▸ INSTRUCTIONS TO FOLLOW
Set the listing down again exactly, please, apart from its pictures.

▸ DATA FOR ANALYSIS
○ ○ ○ ○ ○ ○ ○

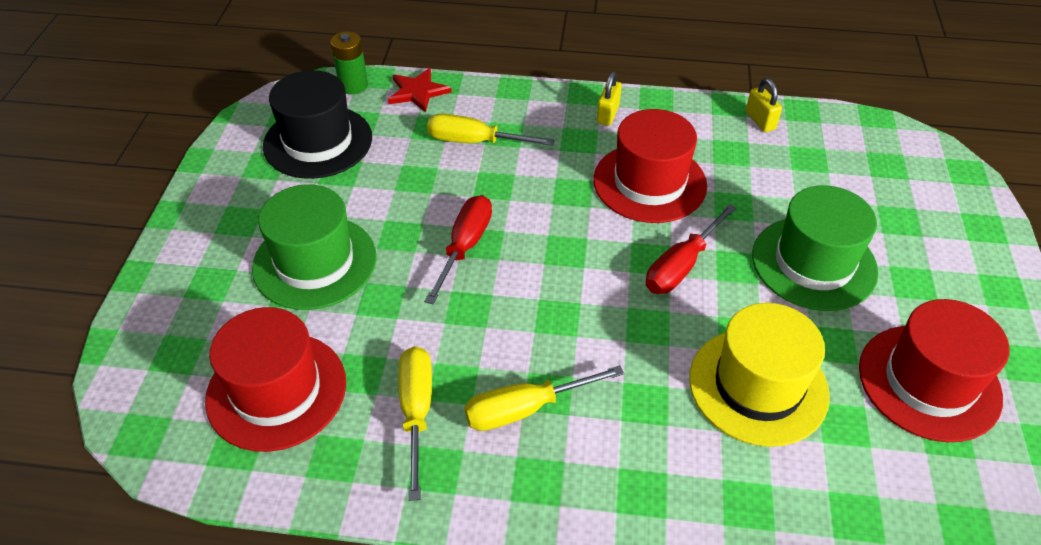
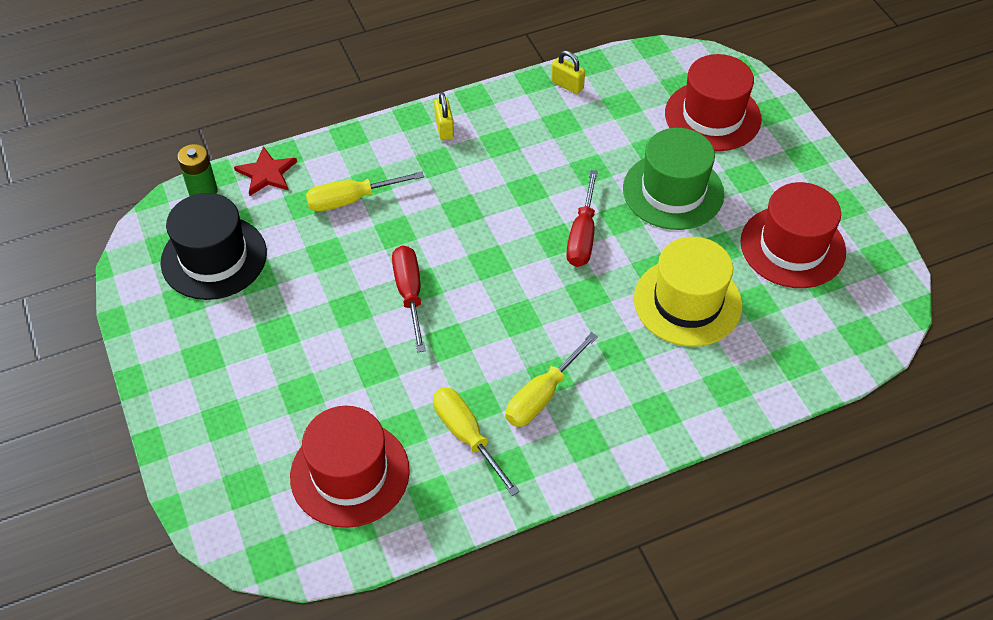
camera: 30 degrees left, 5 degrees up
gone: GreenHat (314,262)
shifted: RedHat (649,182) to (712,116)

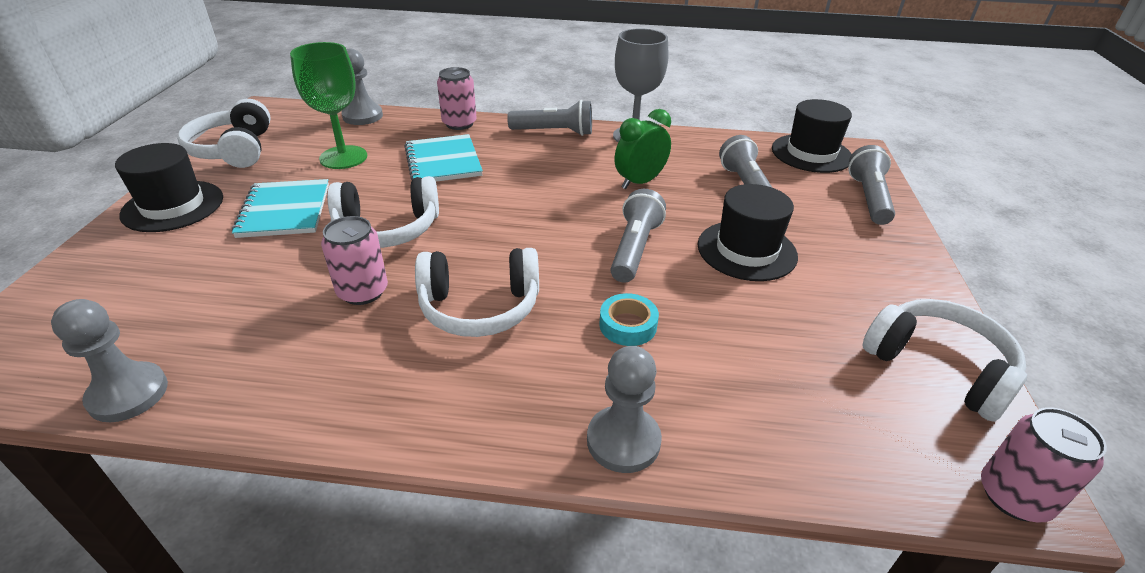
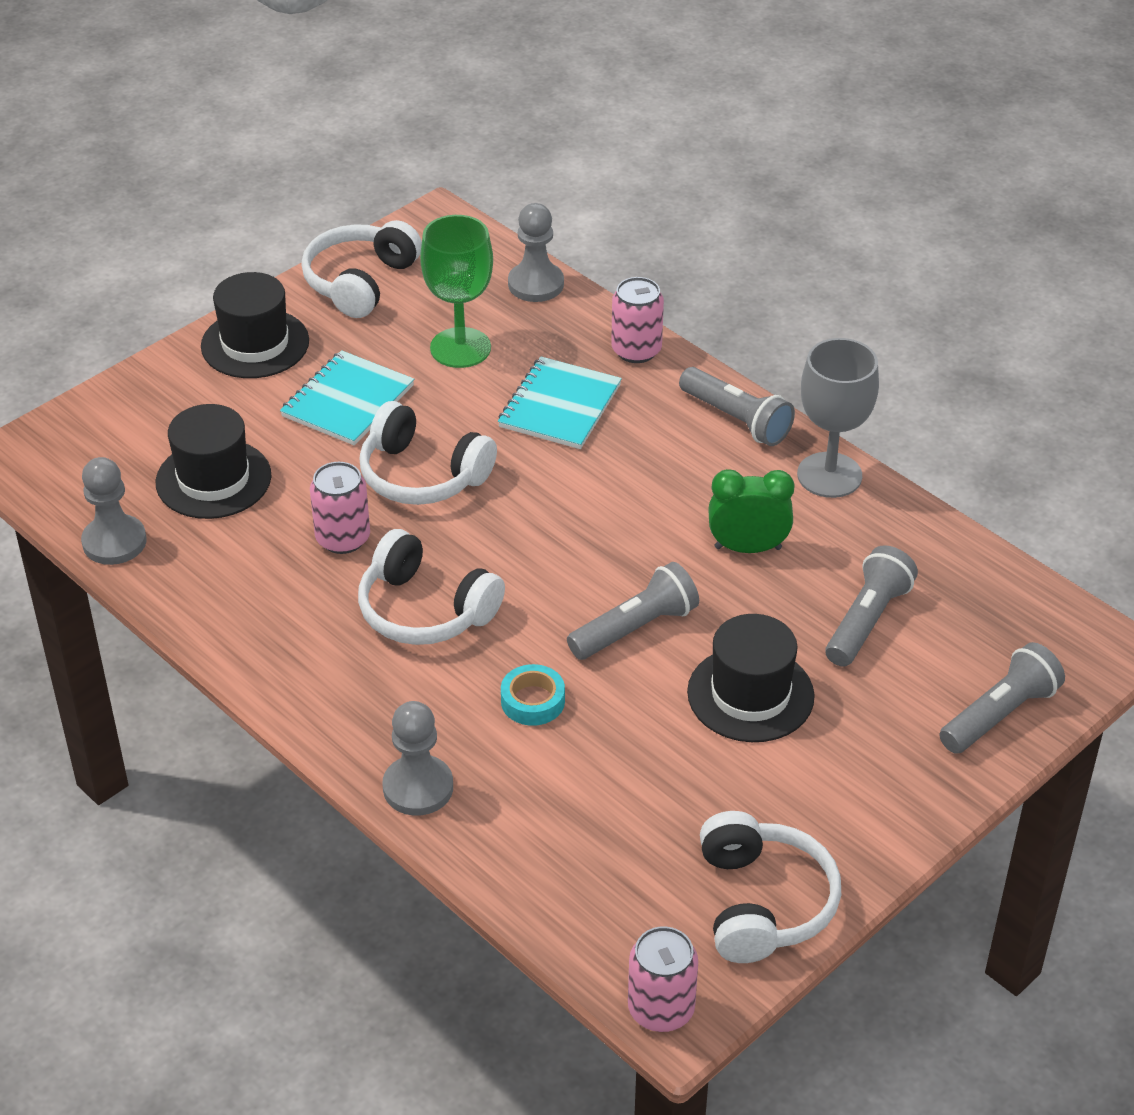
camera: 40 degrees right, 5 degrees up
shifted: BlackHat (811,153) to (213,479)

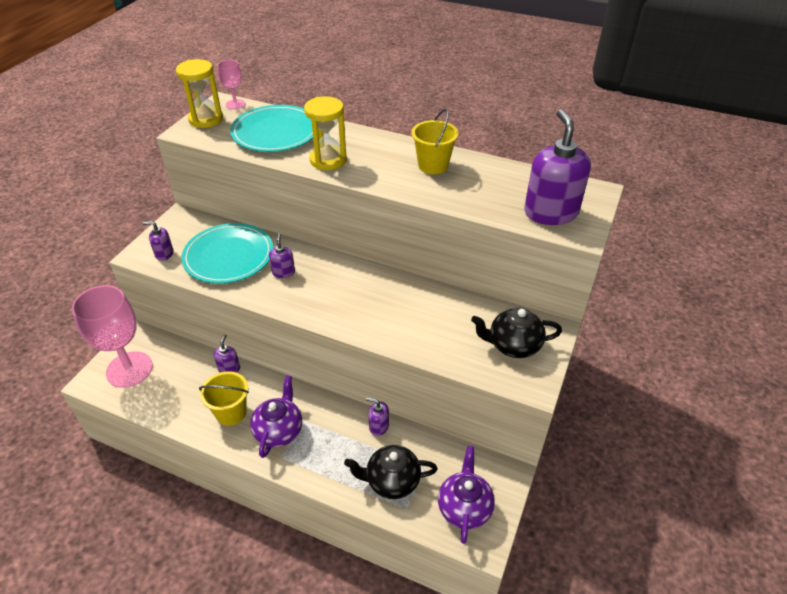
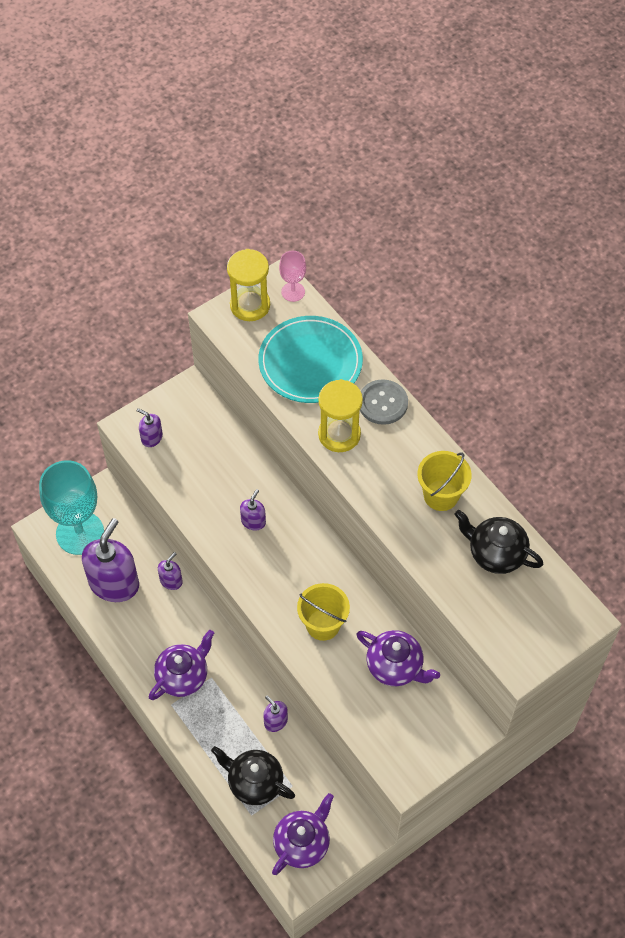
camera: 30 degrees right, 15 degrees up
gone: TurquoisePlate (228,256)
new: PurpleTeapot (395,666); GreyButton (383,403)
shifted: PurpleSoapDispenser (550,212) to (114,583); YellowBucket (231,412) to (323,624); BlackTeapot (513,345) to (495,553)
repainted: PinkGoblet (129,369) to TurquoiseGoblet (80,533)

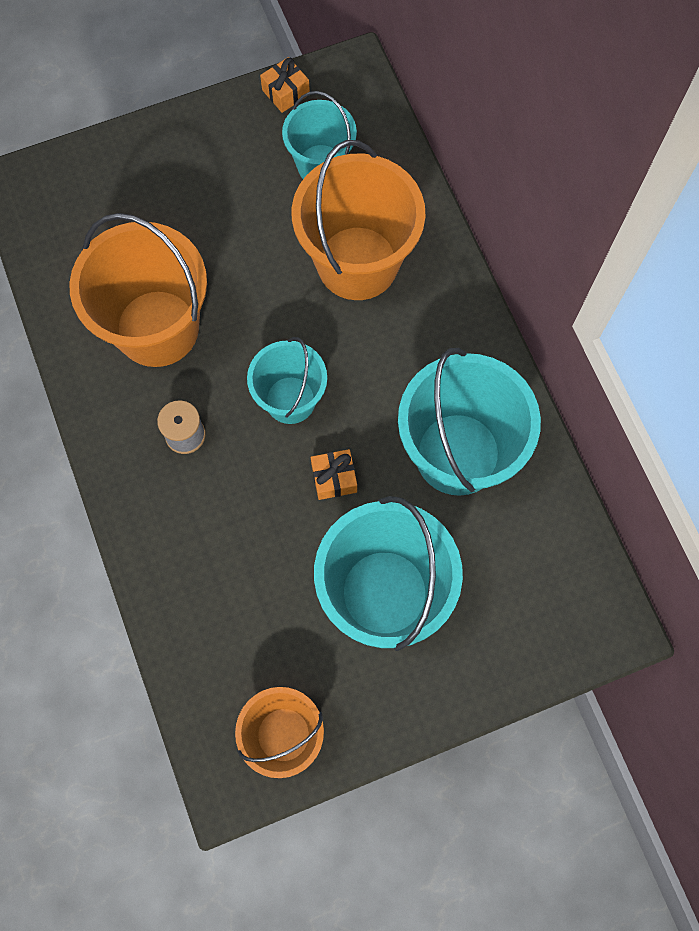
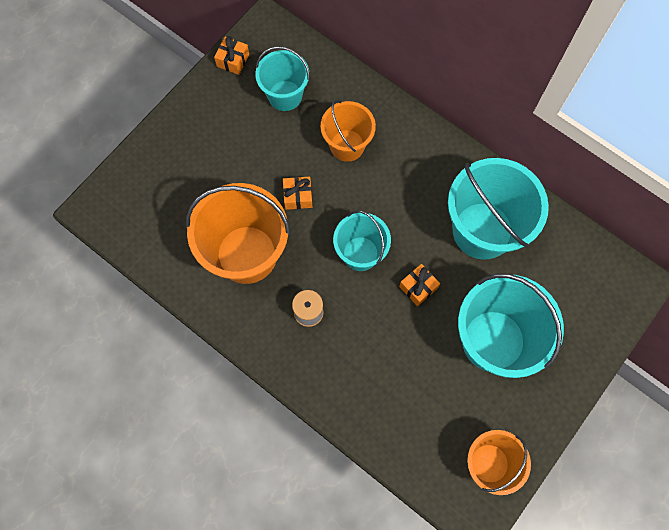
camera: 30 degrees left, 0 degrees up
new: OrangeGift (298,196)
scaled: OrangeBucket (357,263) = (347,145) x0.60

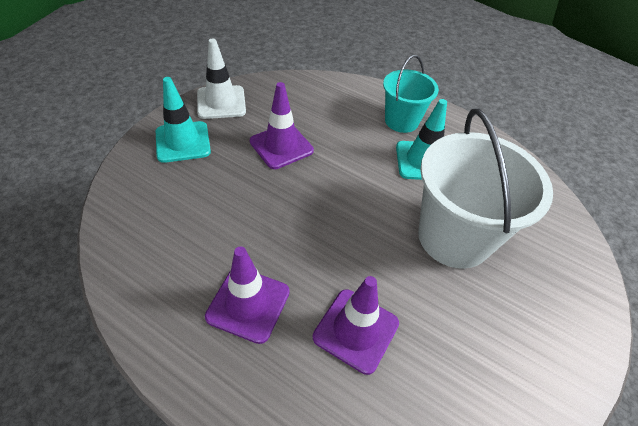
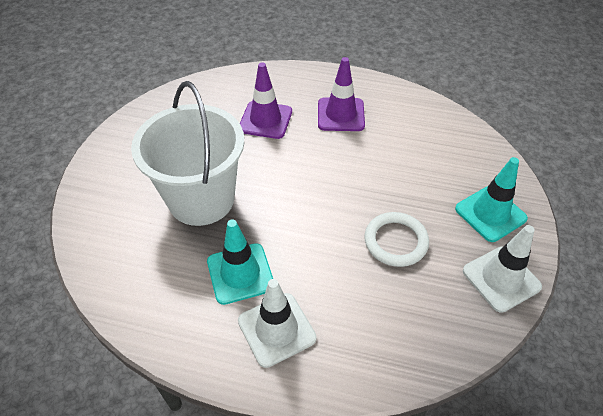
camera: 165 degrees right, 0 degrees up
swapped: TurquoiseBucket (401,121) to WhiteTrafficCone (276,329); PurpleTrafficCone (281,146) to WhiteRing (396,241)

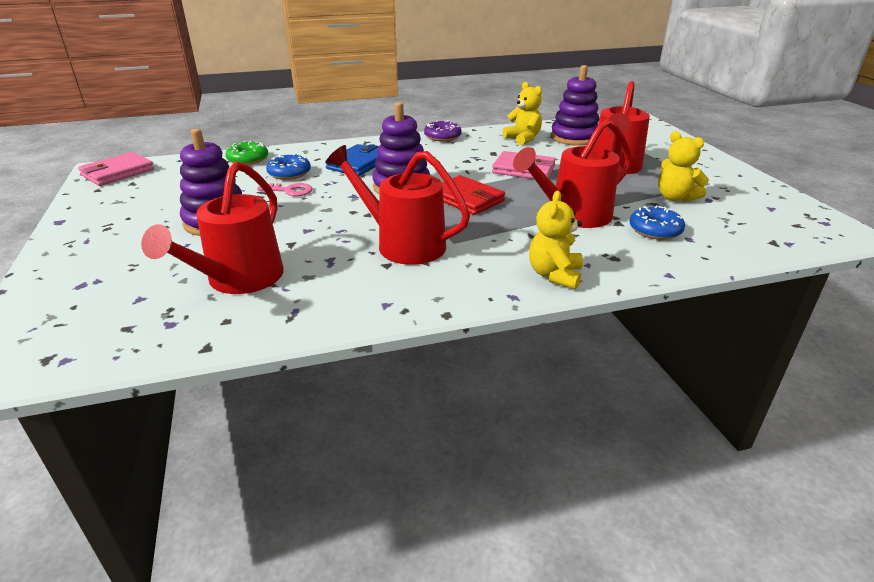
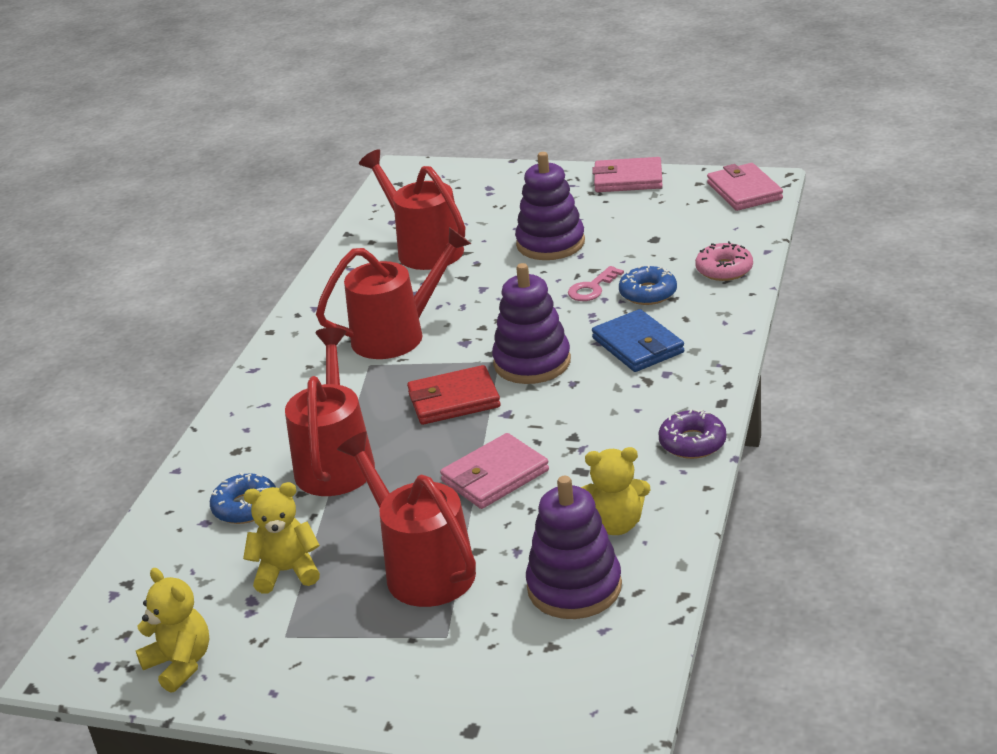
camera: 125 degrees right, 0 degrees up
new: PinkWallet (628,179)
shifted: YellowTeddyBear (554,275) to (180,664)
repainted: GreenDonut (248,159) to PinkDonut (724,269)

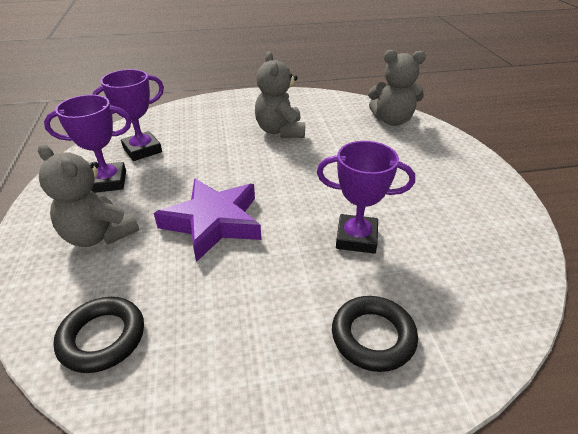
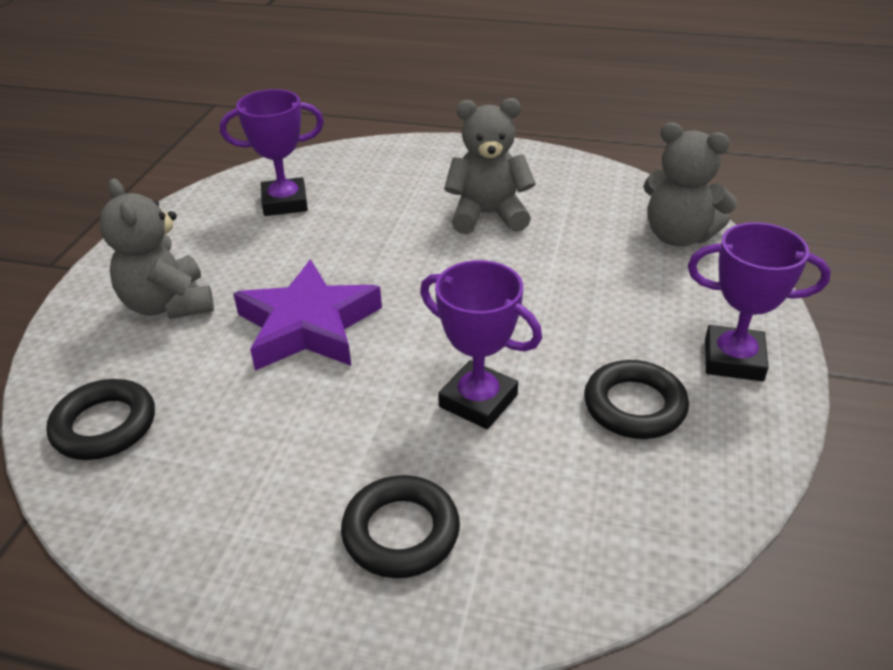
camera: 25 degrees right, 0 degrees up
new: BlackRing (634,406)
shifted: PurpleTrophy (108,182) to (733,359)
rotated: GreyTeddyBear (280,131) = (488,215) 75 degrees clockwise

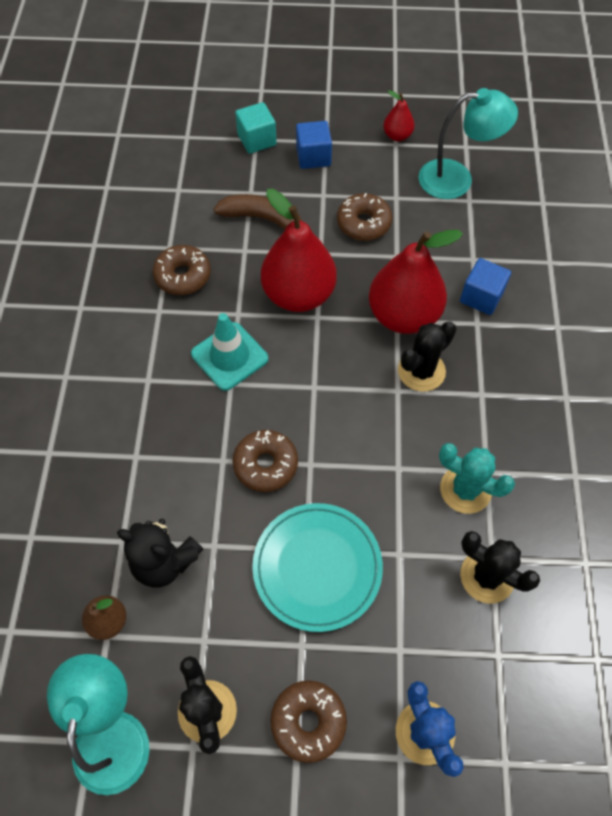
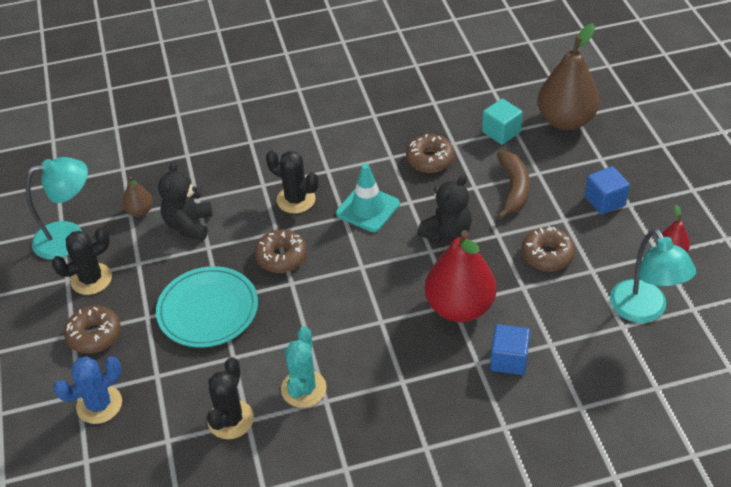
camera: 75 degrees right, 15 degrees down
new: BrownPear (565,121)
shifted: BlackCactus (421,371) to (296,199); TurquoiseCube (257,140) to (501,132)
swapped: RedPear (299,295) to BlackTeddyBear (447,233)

○ ○ ○ ○ ○ ○ ○

▸ COMPLETED TASK
camera: 30 degrees left, 5 degrees up
gone: GreenHat (314,262)
shifted: RedHat (649,182) to (712,116)

camera: 40 degrees right, 5 degrees up
shifted: BlackHat (811,153) to (213,479)

camera: 30 degrees right, 15 degrees up
gone: TurquoisePlate (228,256)
new: PurpleTeapot (395,666); GreyButton (383,403)
shifted: PurpleSoapDispenser (550,212) to (114,583); YellowBucket (231,412) to (323,624); BlackTeapot (513,345) to (495,553)
repainted: PinkGoblet (129,369) to TurquoiseGoblet (80,533)

camera: 30 degrees left, 0 degrees up
new: OrangeGift (298,196)
scaled: OrangeBucket (357,263) = (347,145) x0.60

camera: 165 degrees right, 0 degrees up
swapped: TurquoiseBucket (401,121) to WhiteTrafficCone (276,329); PurpleTrafficCone (281,146) to WhiteRing (396,241)

camera: 125 degrees right, 0 degrees up
new: PinkWallet (628,179)
shifted: YellowTeddyBear (554,275) to (180,664)
repainted: GreenDonut (248,159) to PinkDonut (724,269)

camera: 25 degrees right, 0 degrees up
new: BlackRing (634,406)
shifted: PurpleTrophy (108,182) to (733,359)
rotated: GreyTeddyBear (280,131) = (488,215) 75 degrees clockwise

camera: 75 degrees right, 15 degrees down
new: BrownPear (565,121)
shifted: BlackCactus (421,371) to (296,199); TurquoiseCube (257,140) to (501,132)
swapped: RedPear (299,295) to BlackTeddyBear (447,233)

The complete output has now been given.